WHAT IS NEEDED:
Every line of the entries below from the one containing "green rectangle: (311, 641)" to the one containing "red hexagon: (1519, 741)", both ends included, must be written out exactly. No other line belongs in the answer.

DATA RECORDS:
● ● ●
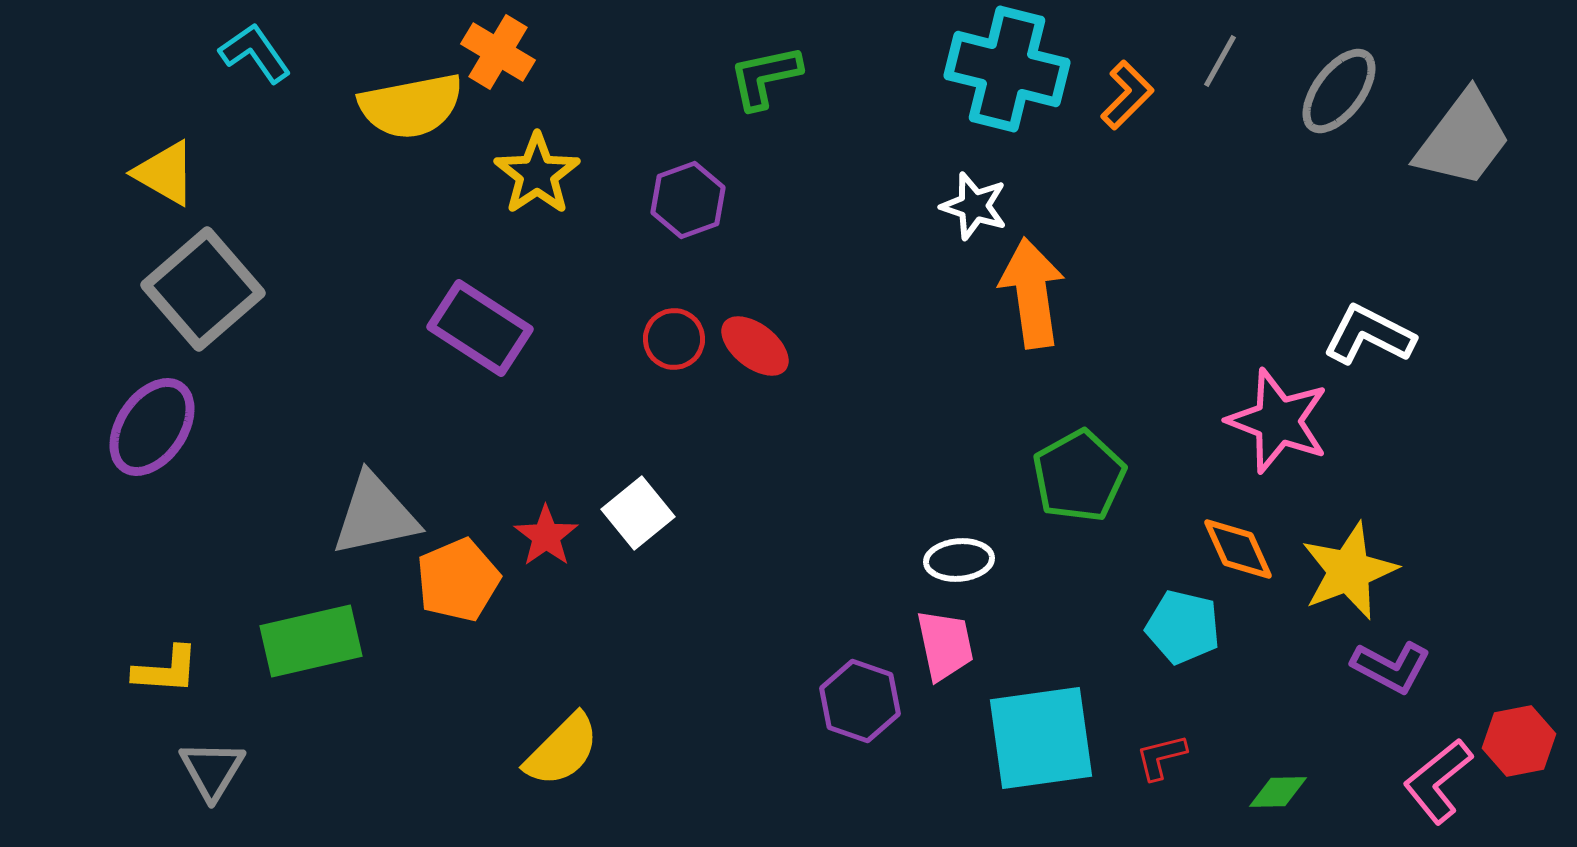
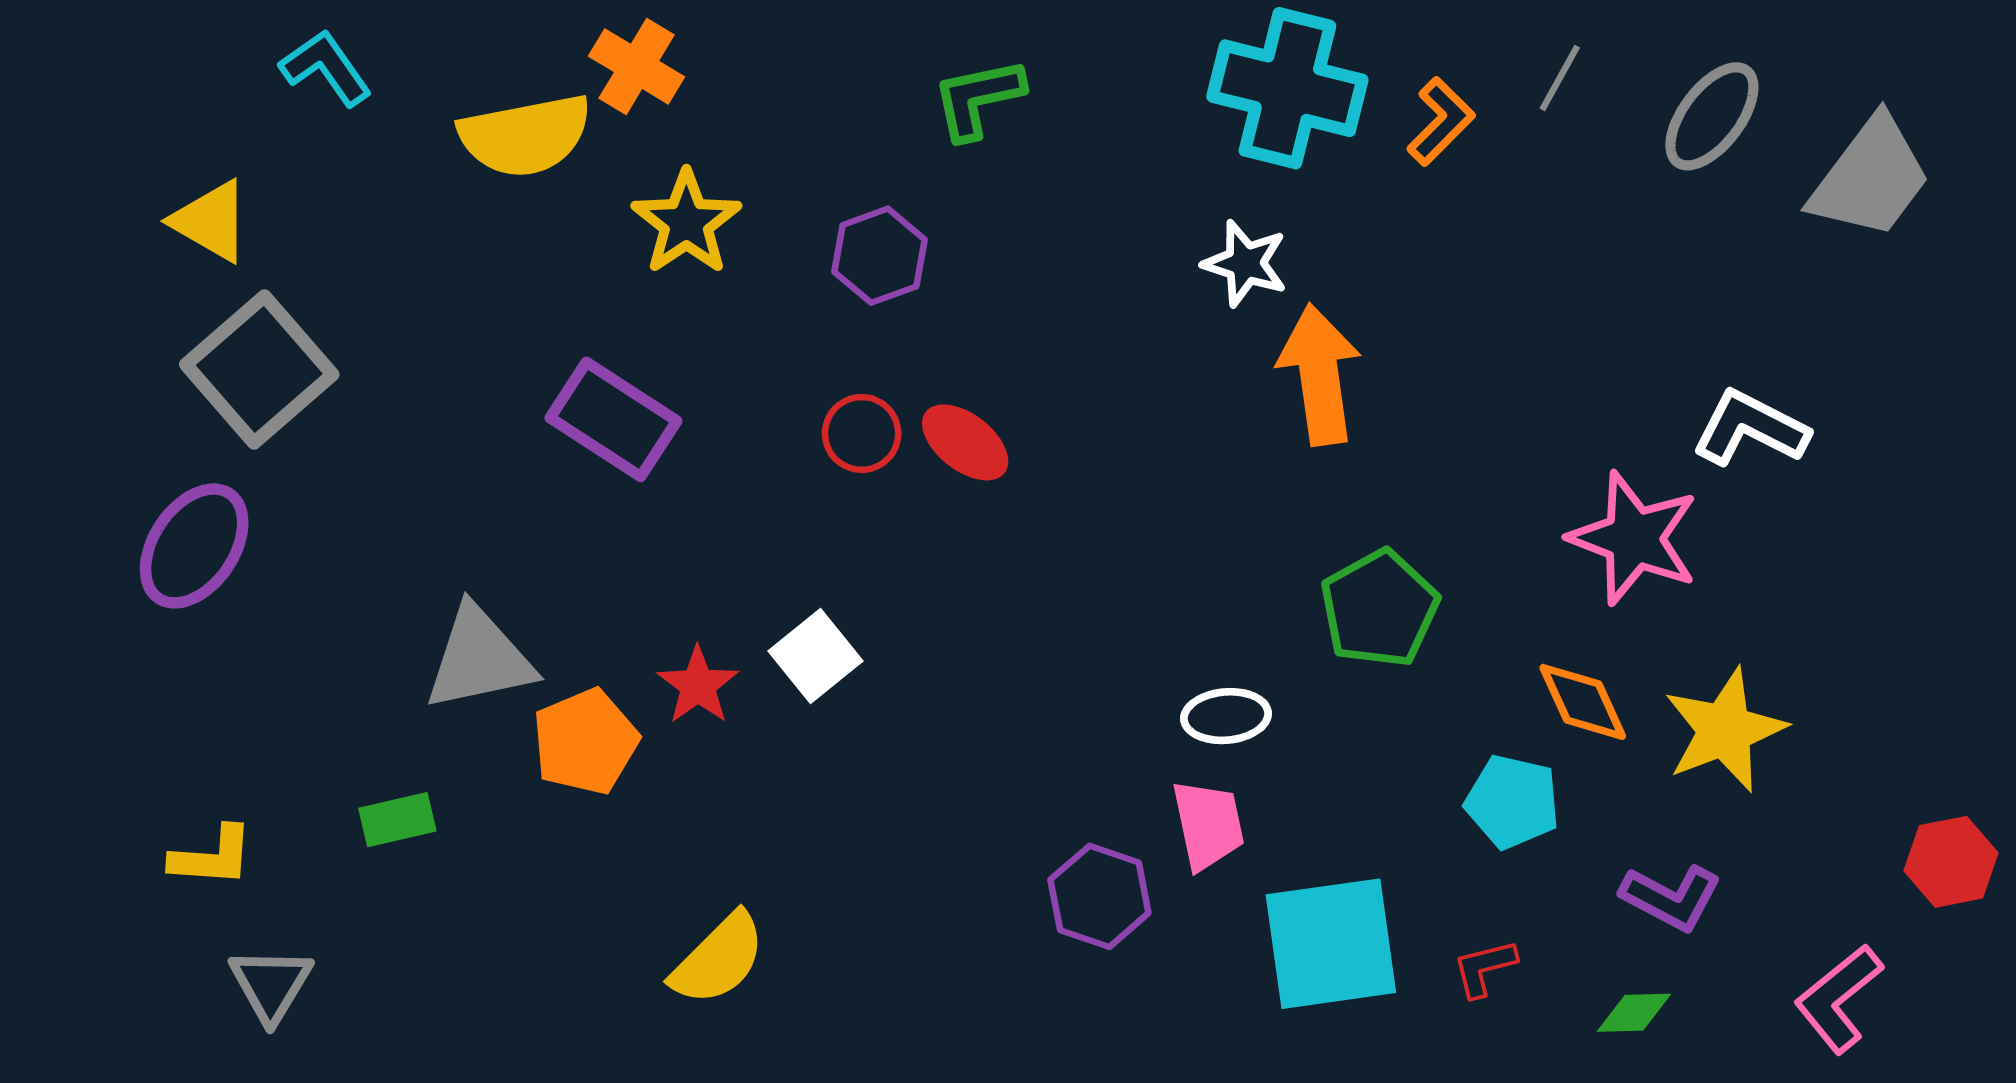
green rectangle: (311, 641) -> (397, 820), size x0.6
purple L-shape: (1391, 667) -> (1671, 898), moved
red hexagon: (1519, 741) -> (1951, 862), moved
● ● ●
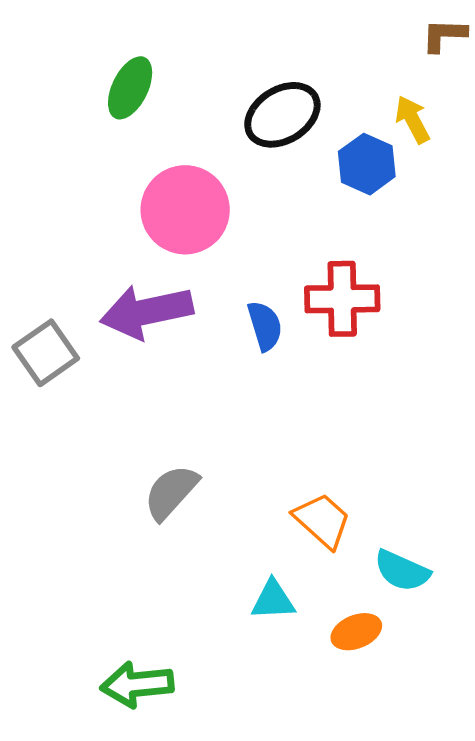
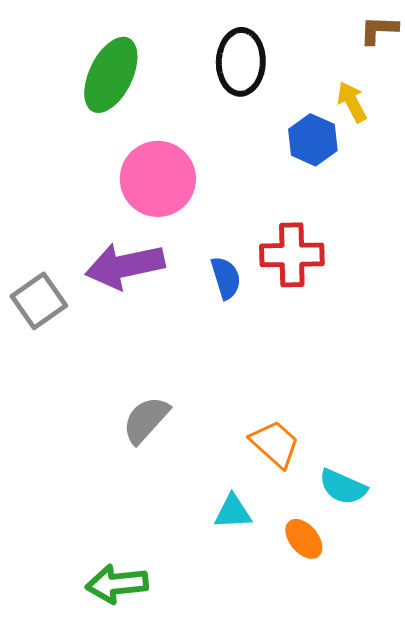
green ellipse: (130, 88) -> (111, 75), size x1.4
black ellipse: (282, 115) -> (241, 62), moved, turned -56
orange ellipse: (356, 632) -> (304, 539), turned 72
● ● ●
SOLUTION TO THIS PROBLEM:
green rectangle: (311, 641) -> (397, 820), size x0.6
purple L-shape: (1391, 667) -> (1671, 898), moved
red hexagon: (1519, 741) -> (1951, 862), moved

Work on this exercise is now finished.